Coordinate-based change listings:
_ _ _ _ _ _ _

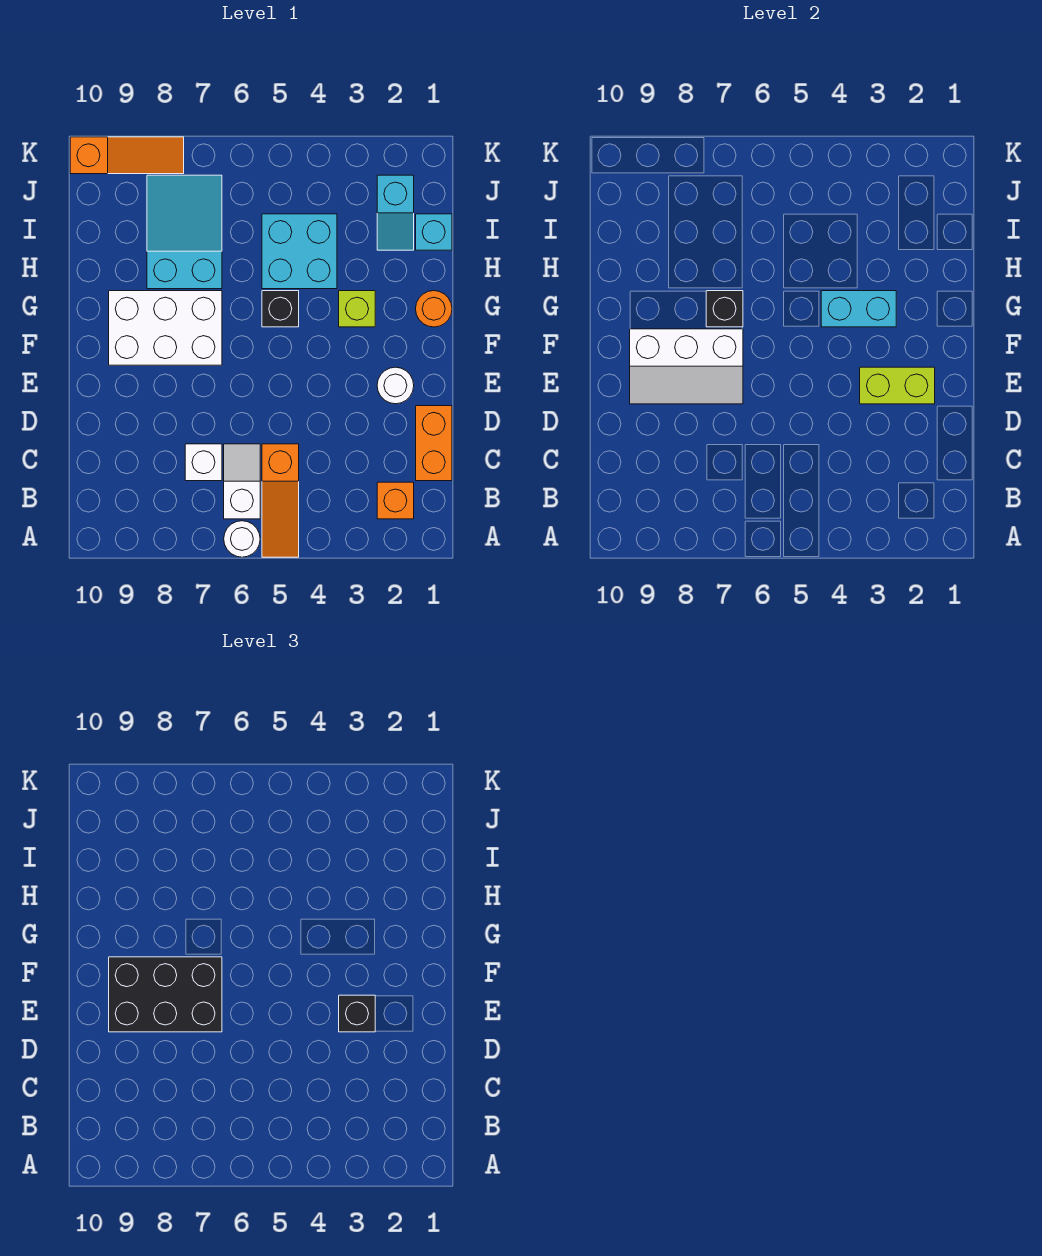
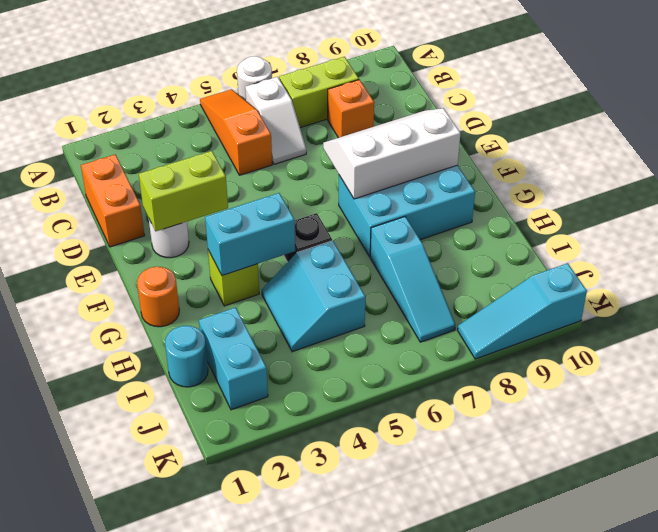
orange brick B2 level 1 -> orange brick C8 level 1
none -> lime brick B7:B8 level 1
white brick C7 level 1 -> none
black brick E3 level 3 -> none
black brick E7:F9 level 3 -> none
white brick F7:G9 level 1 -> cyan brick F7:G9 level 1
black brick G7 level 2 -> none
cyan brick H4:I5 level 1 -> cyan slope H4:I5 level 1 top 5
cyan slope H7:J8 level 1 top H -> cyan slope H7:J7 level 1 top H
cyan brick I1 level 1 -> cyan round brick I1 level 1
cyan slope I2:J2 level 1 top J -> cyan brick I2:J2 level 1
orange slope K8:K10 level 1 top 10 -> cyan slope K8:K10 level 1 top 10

_ _ _ _ _ _ _

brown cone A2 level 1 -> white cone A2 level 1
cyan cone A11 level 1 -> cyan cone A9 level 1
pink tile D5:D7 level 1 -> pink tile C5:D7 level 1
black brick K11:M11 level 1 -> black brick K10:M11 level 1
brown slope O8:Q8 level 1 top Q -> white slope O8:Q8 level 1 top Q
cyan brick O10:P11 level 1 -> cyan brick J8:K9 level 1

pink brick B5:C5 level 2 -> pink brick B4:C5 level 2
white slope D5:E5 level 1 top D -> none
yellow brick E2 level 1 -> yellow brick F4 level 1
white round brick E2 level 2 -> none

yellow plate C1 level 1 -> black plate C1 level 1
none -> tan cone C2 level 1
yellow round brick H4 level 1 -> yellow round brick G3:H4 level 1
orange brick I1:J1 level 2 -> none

_ _ _ _ _ _ _

→ Exercise brief: Every line of the entries above that holds "white" should be copied out.

→ Exercise response:
white brick C7 level 1 -> none
white brick F7:G9 level 1 -> cyan brick F7:G9 level 1
brown cone A2 level 1 -> white cone A2 level 1
brown slope O8:Q8 level 1 top Q -> white slope O8:Q8 level 1 top Q
white slope D5:E5 level 1 top D -> none
white round brick E2 level 2 -> none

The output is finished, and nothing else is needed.